#### INPUT DATA

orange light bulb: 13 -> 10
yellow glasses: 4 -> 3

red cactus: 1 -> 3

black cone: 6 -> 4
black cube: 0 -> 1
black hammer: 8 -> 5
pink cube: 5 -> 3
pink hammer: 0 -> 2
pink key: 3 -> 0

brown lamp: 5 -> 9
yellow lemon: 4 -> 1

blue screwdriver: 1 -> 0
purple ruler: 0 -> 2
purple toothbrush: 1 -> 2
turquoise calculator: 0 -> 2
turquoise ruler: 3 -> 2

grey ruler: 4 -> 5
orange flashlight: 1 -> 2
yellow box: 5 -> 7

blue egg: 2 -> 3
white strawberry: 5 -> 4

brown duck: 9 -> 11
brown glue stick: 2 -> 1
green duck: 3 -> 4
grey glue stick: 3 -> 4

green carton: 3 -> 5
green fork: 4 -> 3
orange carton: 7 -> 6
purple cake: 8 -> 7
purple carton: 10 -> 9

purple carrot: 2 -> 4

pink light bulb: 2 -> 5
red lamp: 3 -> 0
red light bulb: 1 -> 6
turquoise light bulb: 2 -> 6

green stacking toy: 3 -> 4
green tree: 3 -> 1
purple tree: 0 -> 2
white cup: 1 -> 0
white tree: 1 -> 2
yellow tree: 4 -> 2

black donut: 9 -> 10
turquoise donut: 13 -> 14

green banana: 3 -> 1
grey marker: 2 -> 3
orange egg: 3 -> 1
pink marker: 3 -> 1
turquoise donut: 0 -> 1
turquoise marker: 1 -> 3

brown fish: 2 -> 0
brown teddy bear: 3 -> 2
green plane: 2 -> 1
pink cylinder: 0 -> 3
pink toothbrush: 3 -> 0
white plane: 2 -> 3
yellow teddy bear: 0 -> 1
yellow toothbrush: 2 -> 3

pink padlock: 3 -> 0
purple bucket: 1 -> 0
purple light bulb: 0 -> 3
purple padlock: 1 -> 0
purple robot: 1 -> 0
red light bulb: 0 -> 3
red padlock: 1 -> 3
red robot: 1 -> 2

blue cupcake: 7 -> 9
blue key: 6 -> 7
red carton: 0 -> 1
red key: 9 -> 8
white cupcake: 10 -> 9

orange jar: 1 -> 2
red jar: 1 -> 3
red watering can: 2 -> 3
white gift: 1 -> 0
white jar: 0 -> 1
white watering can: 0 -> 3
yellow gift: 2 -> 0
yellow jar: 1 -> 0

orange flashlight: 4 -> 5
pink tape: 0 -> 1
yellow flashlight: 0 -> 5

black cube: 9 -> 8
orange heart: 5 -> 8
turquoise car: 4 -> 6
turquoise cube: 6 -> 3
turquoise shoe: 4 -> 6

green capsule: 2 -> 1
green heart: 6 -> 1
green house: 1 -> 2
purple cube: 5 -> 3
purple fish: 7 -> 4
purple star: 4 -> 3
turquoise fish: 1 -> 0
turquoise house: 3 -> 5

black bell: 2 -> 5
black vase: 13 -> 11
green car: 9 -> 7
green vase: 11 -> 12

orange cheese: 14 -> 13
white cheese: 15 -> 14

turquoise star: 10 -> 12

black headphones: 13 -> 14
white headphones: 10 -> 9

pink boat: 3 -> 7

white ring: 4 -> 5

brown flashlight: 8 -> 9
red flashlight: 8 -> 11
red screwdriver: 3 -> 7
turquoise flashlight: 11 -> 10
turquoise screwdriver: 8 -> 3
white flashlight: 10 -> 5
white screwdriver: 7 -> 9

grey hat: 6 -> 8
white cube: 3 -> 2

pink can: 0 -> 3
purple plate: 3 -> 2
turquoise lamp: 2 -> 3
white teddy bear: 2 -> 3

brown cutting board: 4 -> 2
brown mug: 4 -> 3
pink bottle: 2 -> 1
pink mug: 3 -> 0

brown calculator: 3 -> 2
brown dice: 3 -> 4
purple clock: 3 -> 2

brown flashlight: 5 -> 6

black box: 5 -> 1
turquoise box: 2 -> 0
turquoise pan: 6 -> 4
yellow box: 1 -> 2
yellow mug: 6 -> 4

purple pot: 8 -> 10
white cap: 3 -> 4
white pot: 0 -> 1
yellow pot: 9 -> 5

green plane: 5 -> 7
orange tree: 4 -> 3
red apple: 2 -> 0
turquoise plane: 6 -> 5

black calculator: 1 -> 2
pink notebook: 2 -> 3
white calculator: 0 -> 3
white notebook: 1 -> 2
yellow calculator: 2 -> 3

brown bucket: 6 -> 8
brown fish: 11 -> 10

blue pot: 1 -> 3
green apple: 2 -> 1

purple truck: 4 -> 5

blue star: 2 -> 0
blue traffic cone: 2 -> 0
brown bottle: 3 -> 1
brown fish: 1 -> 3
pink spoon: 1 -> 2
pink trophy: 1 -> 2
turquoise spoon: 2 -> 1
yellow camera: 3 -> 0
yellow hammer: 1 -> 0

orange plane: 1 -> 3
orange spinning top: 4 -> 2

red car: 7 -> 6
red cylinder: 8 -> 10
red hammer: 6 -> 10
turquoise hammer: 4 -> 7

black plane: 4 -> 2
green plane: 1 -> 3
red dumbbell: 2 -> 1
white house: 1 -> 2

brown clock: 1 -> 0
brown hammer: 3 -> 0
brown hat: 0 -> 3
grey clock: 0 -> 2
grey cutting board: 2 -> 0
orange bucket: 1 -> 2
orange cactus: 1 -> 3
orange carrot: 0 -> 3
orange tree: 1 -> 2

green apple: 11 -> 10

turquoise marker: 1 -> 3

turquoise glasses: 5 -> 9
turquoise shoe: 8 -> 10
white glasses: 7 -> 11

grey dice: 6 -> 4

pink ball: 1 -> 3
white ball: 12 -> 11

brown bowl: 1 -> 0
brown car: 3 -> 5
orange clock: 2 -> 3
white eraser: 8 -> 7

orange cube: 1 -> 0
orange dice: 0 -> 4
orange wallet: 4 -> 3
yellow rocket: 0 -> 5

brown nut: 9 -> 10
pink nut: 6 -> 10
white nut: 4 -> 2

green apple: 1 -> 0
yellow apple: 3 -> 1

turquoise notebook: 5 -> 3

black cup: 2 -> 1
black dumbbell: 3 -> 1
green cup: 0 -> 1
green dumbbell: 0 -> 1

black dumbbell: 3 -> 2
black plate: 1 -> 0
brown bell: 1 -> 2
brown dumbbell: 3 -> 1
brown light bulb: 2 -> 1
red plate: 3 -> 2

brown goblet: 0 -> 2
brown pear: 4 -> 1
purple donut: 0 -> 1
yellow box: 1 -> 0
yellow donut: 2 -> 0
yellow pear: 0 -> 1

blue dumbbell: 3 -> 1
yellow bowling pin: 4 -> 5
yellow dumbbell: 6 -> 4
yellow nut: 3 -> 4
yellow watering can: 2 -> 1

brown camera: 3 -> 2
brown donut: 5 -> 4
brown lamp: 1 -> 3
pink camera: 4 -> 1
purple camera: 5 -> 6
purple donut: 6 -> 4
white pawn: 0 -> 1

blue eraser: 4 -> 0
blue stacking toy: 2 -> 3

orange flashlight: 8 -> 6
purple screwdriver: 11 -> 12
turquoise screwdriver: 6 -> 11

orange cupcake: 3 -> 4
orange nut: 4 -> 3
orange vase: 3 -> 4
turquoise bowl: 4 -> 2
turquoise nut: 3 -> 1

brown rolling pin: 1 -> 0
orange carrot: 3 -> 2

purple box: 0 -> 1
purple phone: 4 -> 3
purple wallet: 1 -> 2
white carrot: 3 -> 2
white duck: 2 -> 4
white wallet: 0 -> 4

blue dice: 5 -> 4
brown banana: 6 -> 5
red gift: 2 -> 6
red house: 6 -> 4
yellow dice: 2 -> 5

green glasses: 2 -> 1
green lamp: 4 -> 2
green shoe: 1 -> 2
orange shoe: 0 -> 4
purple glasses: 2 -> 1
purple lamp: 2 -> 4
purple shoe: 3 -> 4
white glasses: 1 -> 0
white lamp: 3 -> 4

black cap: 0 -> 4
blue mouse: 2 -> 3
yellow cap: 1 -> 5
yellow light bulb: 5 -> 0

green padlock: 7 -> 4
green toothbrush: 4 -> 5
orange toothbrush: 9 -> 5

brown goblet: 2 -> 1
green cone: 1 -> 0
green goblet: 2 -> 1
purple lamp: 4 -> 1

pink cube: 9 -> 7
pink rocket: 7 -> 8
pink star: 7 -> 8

########

_EXERCISE BRIEF_
Transcribe exactly, and only, the lines that extend from the one containing "yellow cap: 1 -> 5" to the end of the records above, inclusive of both.

_ANSWER TO THIS PROBLEM_
yellow cap: 1 -> 5
yellow light bulb: 5 -> 0

green padlock: 7 -> 4
green toothbrush: 4 -> 5
orange toothbrush: 9 -> 5

brown goblet: 2 -> 1
green cone: 1 -> 0
green goblet: 2 -> 1
purple lamp: 4 -> 1

pink cube: 9 -> 7
pink rocket: 7 -> 8
pink star: 7 -> 8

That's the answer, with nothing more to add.